- WHAT TO DO -
Find the lines below that include the word "cyan" and report how many there are, with no other text.

- Collected data entries -
....
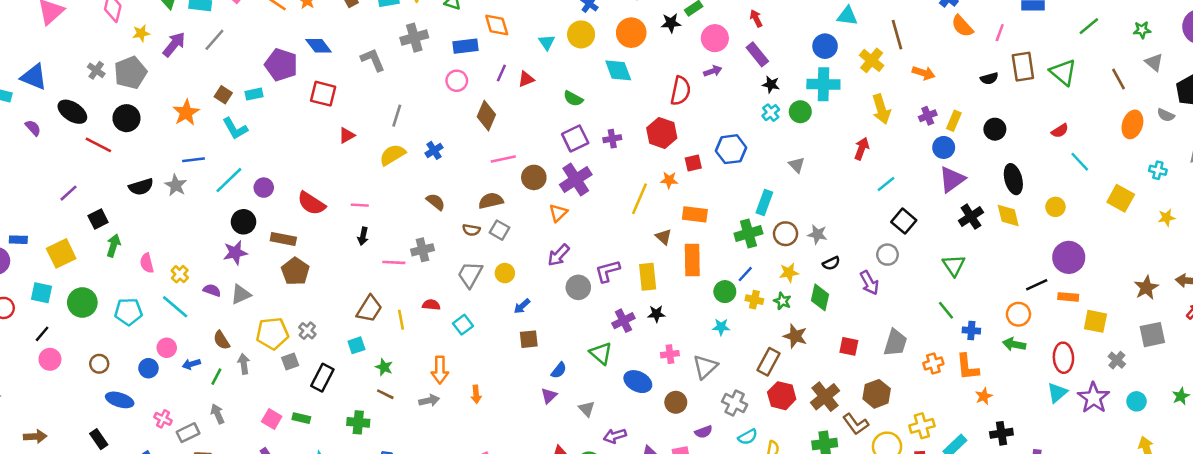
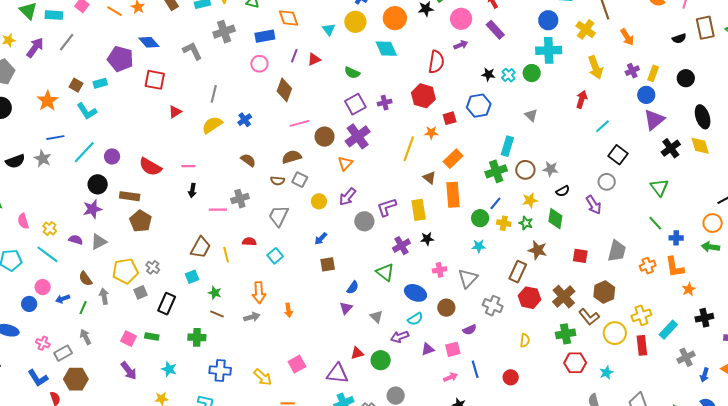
orange arrow: (924, 73) -> (627, 37), turned 42
black star: (771, 84) -> (488, 74), moved
orange rectangle: (695, 214) -> (453, 159), turned -48
yellow circle: (505, 273) -> (319, 201), moved
cyan semicircle: (748, 437) -> (415, 319), moved

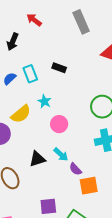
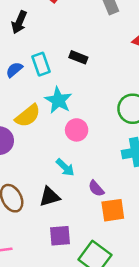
cyan star: (44, 101) -> (58, 100), size x1.5
cyan arrow: (61, 154) -> (65, 167), moved
black triangle: (37, 159) -> (50, 197), moved

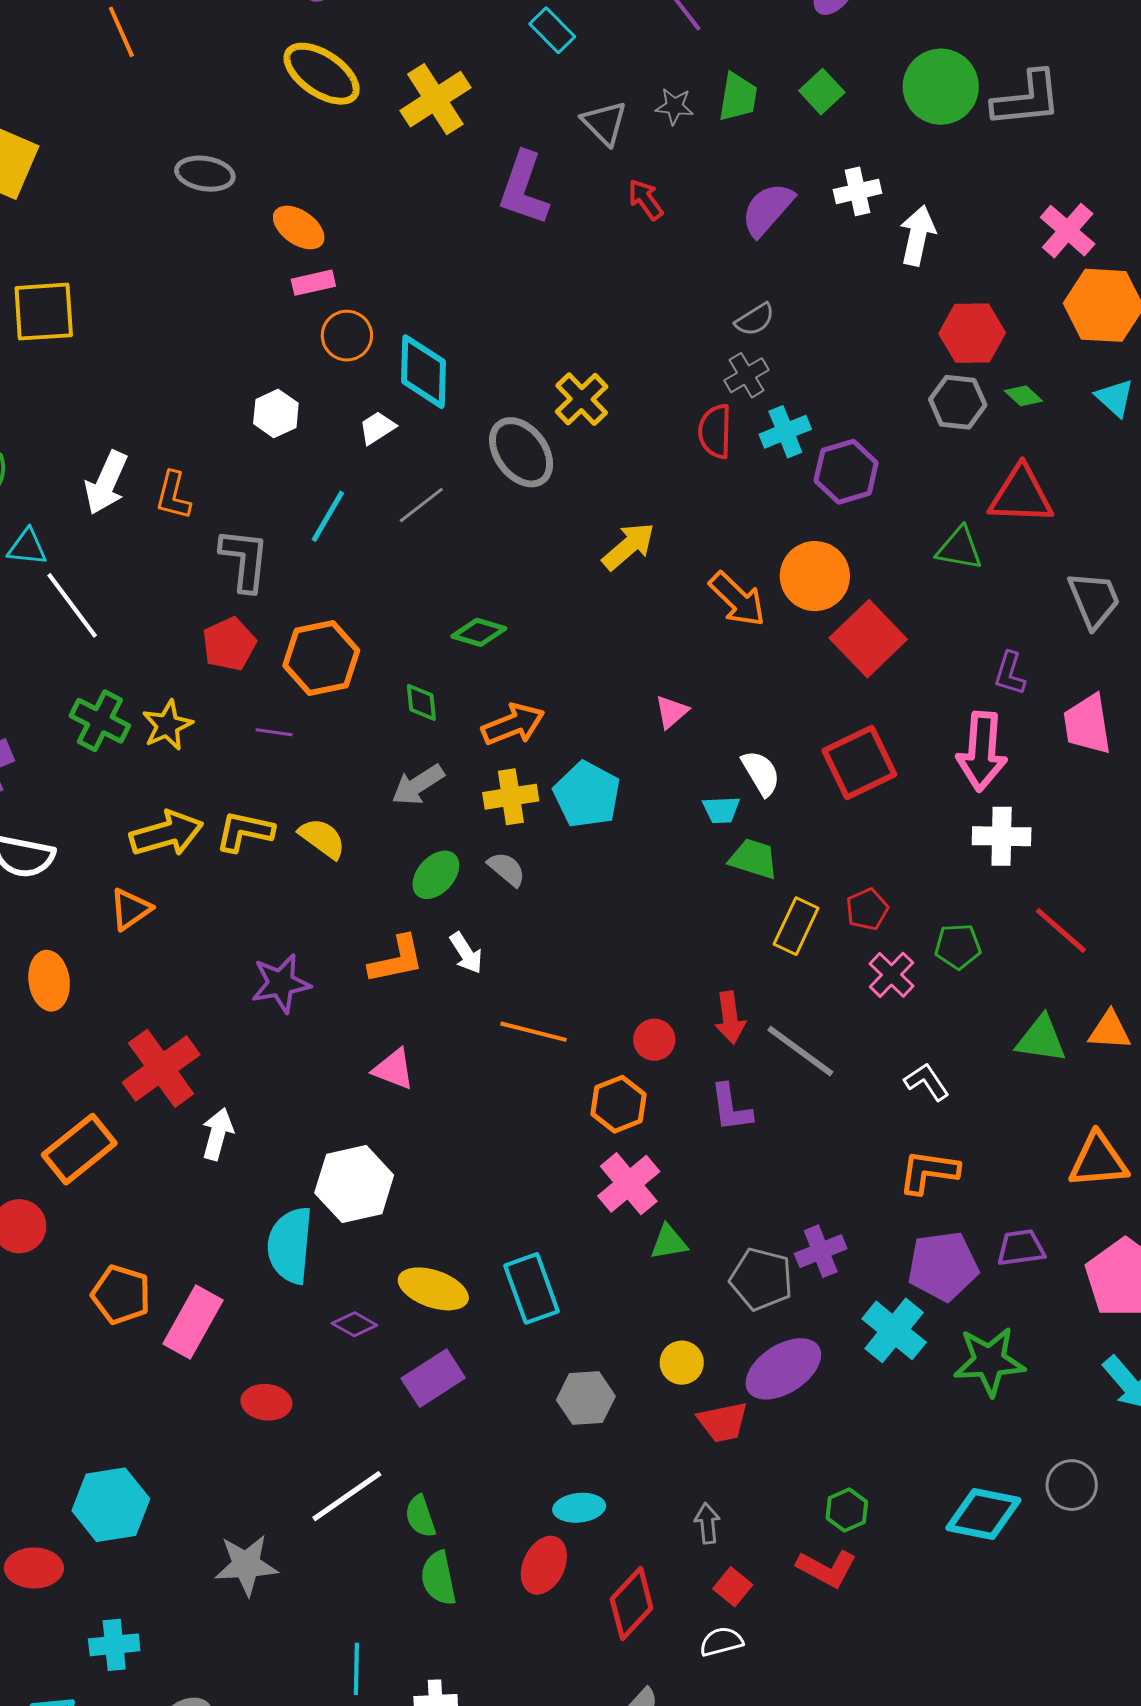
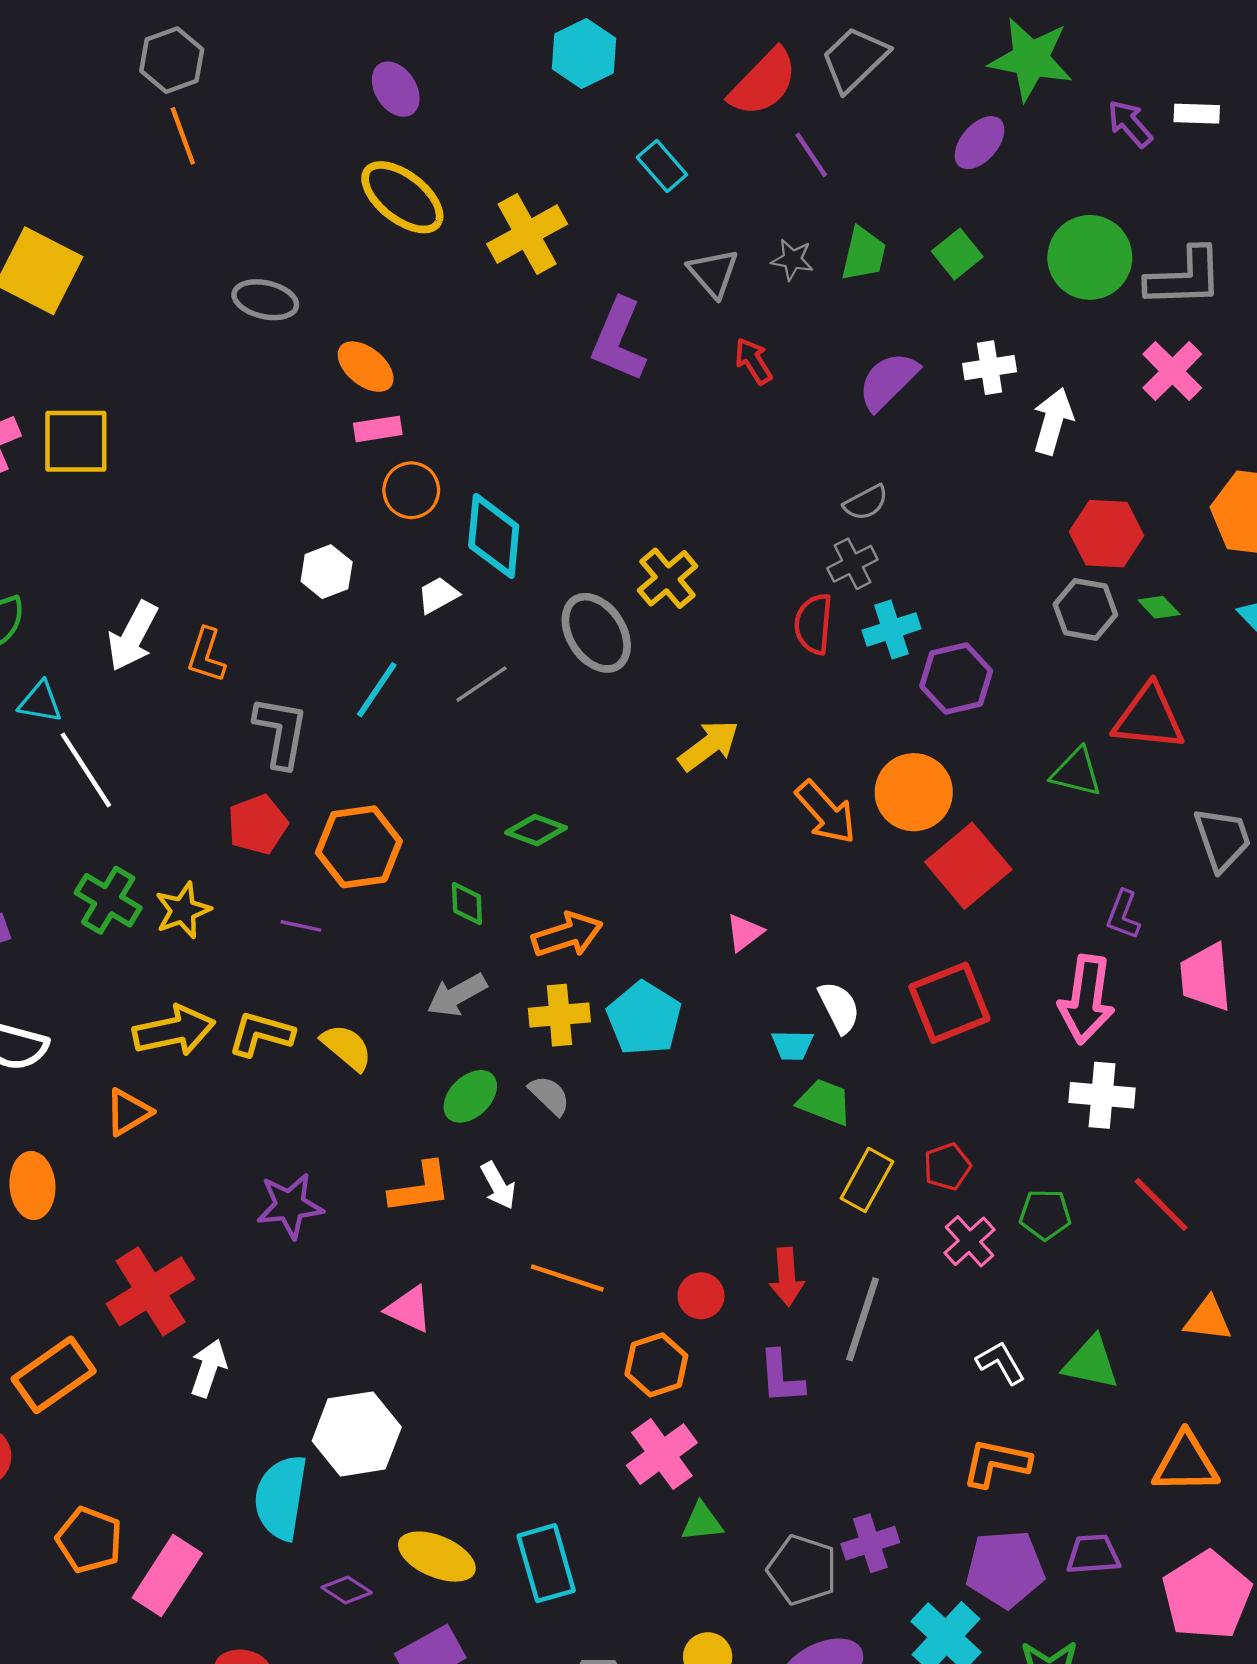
pink cross: (1068, 231) -> (1172, 371), moved
green triangle: (1041, 1039) -> (1091, 1363), moved
gray line: (800, 1051) -> (863, 1319), turned 68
....
- YOUR SOLUTION -
3